Copy every item below word for word, leaving out the pictures.

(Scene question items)
— Begin —
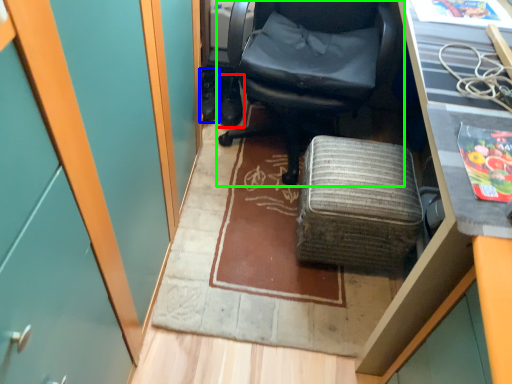
Question: Which object is positioned closest to footwear (highlighted by a red box)? Select from footwear (highlighted by a blue box) and chair (highlighted by a green box).

Choices:
 (A) footwear
 (B) chair

Answer: (A)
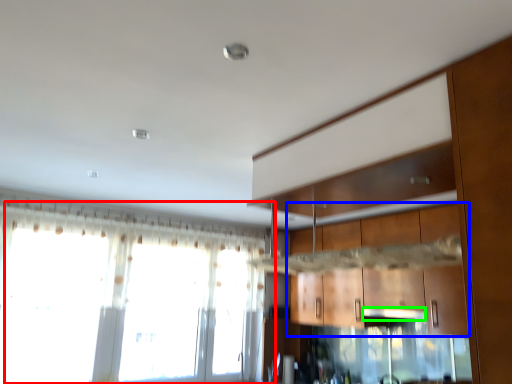
Question: Which is farther away from window (highlighted by a red box)? cabinetry (highlighted by a blue box) or exhaust hood (highlighted by a green box)?

Choices:
 (A) cabinetry
 (B) exhaust hood

Answer: (B)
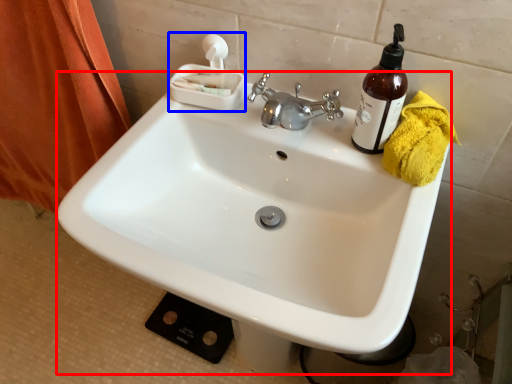
Question: Which object appears farthest to the camera in this image, sink (highlighted by a red box) or tissue (highlighted by a blue box)?

Choices:
 (A) sink
 (B) tissue

Answer: (B)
— End —
> _Worked solution_
Question: Which object is positioned closest to footwear (highlighted by a red box)? Select from footwear (highlighted by a blue box) and chair (highlighted by a green box).

Choices:
 (A) footwear
 (B) chair

Answer: (A)
Question: Which is farther away from window (highlighted by a red box)? cabinetry (highlighted by a blue box) or exhaust hood (highlighted by a green box)?

Choices:
 (A) cabinetry
 (B) exhaust hood

Answer: (B)
Question: Which object appears farthest to the camera in this image, sink (highlighted by a red box) or tissue (highlighted by a blue box)?

Choices:
 (A) sink
 (B) tissue

Answer: (B)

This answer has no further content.